"""

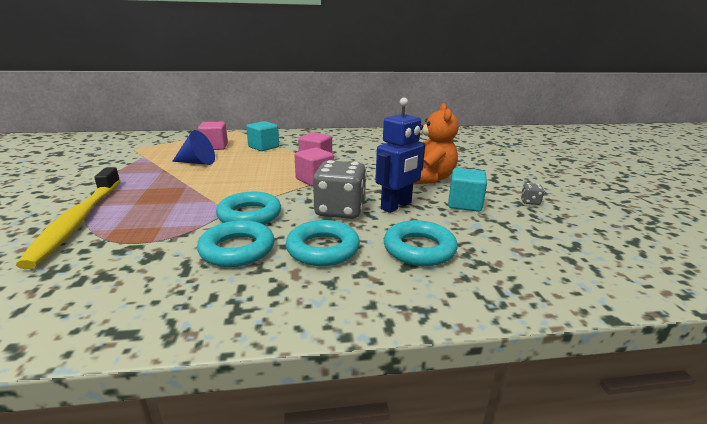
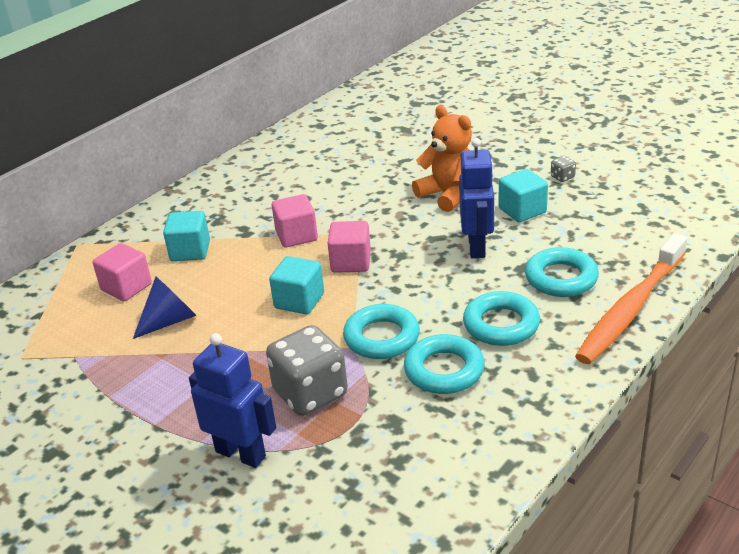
camera: 40 degrees left, 10 degrees up
yellow toothbrush [16,167,120,269] -> blue robot [189,333,276,468]
grey dice [313,160,367,219] -> grey dice moved to [266,325,348,416]
none -> turquoise cube [269,256,324,314]
none -> orange toothbrush [575,233,687,364]

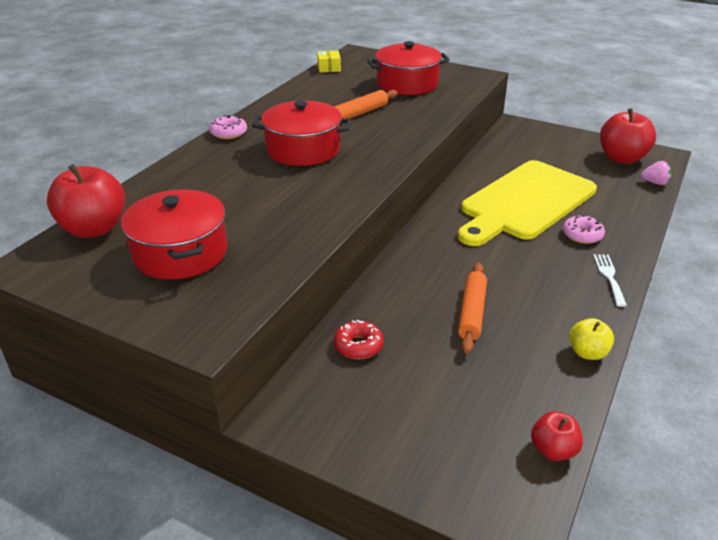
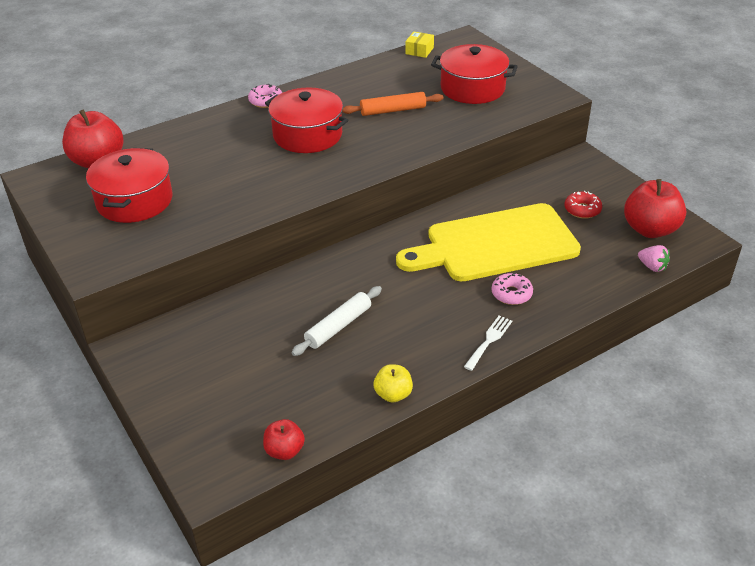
camera: 30 degrees right, 5 degrees up
red donut [334,320,384,359] -> red donut moved to [564,191,602,219]
orange rolling pin [458,263,487,353] -> white rolling pin [291,286,382,356]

"""

### Prompt
Reproduce verbatim the lines of the material above, beginning with its first line and ending with the line that contains "camera: 30 degrees right, 5 degrees up"; skip pictures.

### Solved problem
camera: 40 degrees left, 10 degrees up
yellow toothbrush [16,167,120,269] -> blue robot [189,333,276,468]
grey dice [313,160,367,219] -> grey dice moved to [266,325,348,416]
none -> turquoise cube [269,256,324,314]
none -> orange toothbrush [575,233,687,364]

camera: 30 degrees right, 5 degrees up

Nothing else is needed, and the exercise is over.